--- EXTRACTED ENTRIES Enclosed Below ---
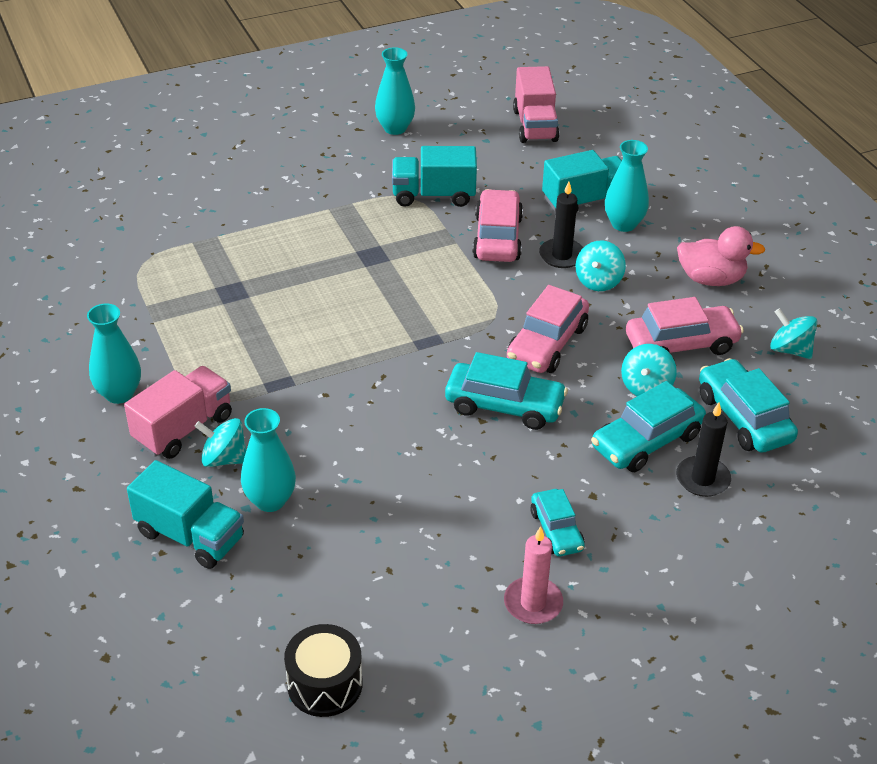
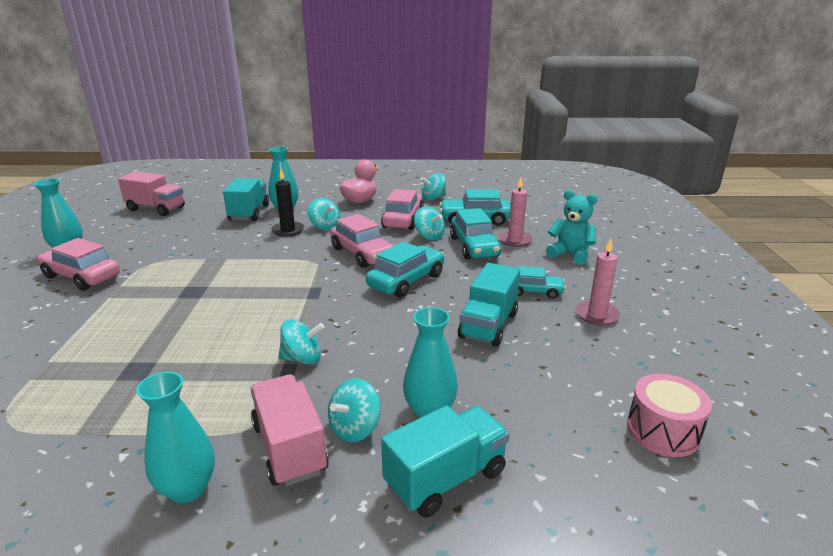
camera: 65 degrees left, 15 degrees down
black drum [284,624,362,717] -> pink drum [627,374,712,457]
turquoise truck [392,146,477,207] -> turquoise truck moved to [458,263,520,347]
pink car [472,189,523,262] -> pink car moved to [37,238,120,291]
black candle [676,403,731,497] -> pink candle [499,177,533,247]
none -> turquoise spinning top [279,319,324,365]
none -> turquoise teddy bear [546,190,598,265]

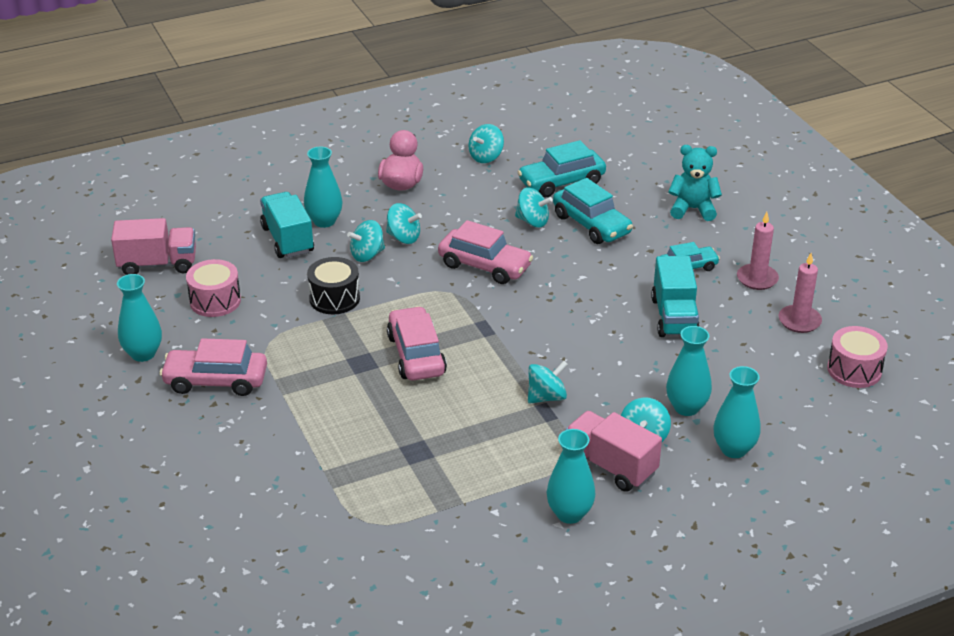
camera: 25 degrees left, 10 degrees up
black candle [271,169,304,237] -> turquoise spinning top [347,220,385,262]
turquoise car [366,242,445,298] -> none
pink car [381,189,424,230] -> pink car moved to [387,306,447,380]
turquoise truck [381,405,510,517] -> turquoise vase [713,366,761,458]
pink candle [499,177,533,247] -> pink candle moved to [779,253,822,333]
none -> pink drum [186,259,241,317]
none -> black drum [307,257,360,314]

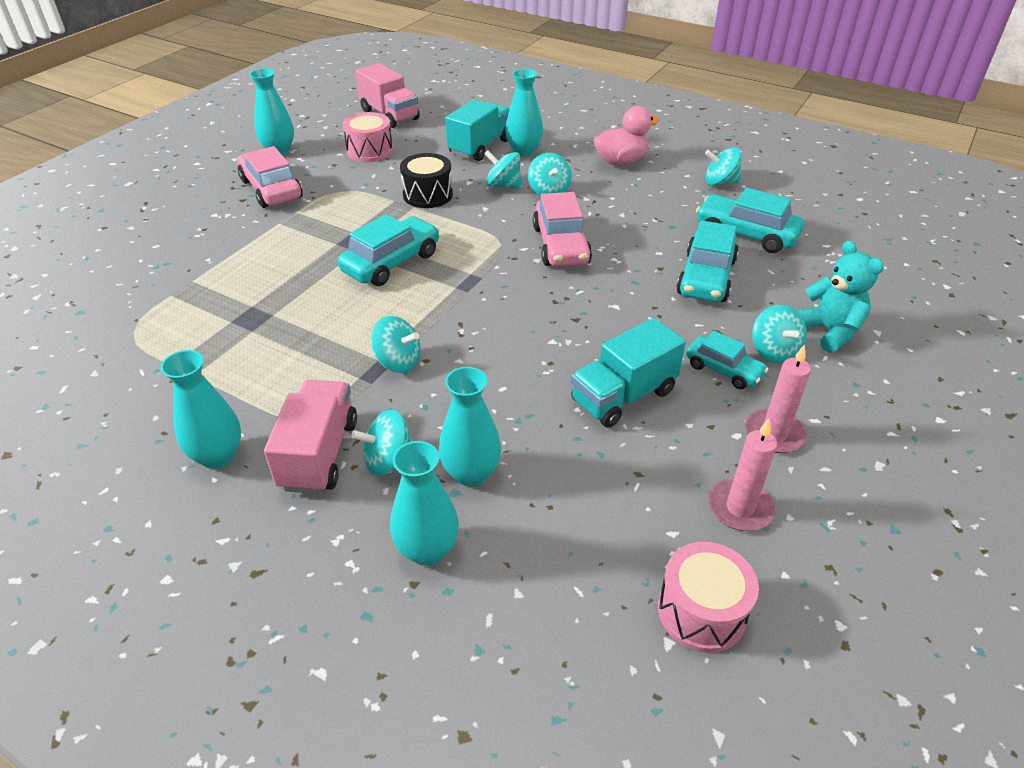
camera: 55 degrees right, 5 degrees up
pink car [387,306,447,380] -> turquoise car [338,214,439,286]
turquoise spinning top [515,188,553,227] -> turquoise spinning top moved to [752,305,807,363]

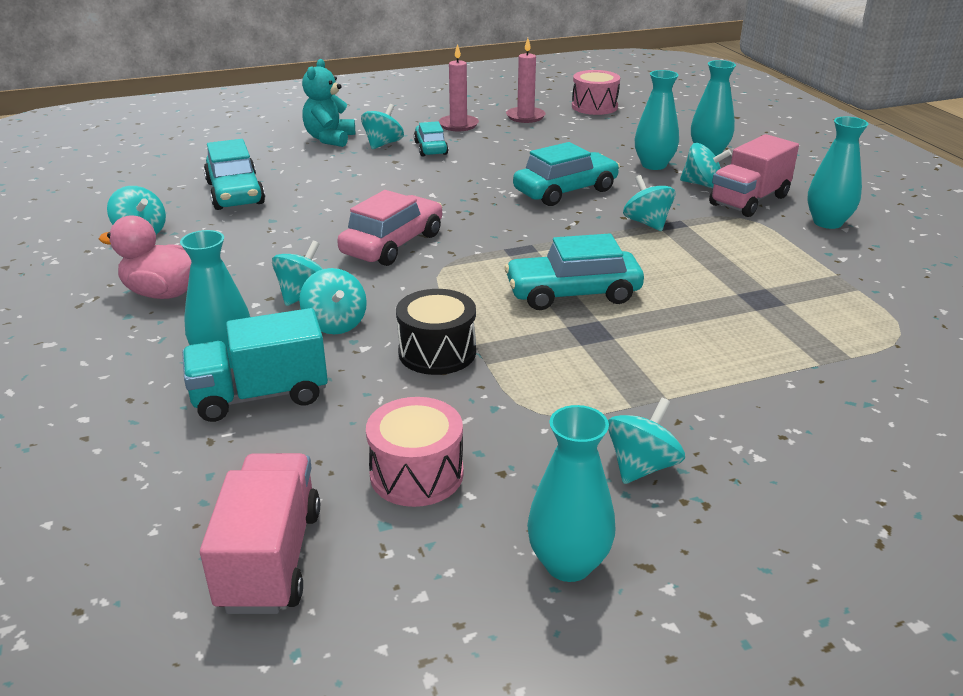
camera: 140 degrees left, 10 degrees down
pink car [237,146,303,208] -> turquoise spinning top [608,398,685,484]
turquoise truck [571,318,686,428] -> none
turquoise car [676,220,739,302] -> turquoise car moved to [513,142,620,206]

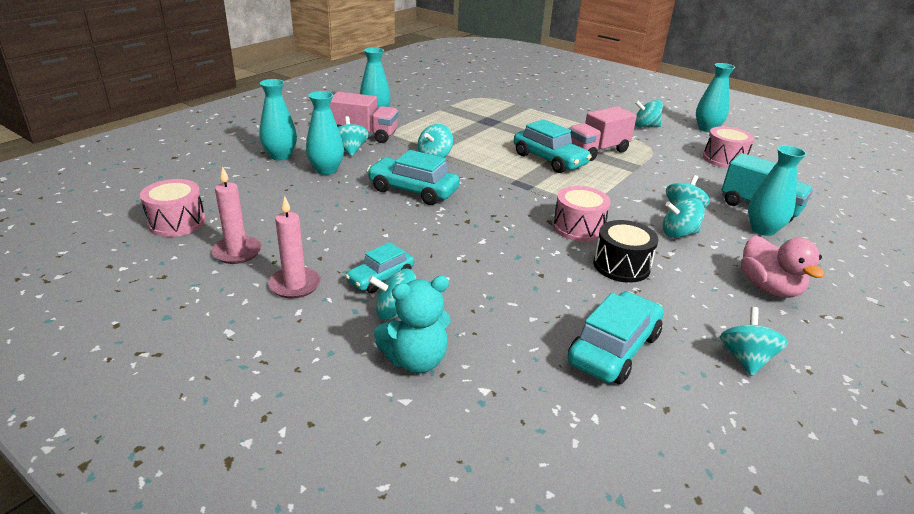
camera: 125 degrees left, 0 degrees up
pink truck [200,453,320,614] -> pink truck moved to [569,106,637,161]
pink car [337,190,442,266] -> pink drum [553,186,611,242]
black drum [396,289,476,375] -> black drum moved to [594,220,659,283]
--- End of Enclosed EXTRACTED ENTRIES ---
# PROBLEM
Restate exactly, please, only the lines between the start of the data and the line containing "black candle [676,403,731,497]", both ends included, skipping the pictures.

# WRITTEN SOLUTION
camera: 65 degrees left, 15 degrees down
black drum [284,624,362,717] -> pink drum [627,374,712,457]
turquoise truck [392,146,477,207] -> turquoise truck moved to [458,263,520,347]
pink car [472,189,523,262] -> pink car moved to [37,238,120,291]
black candle [676,403,731,497] -> pink candle [499,177,533,247]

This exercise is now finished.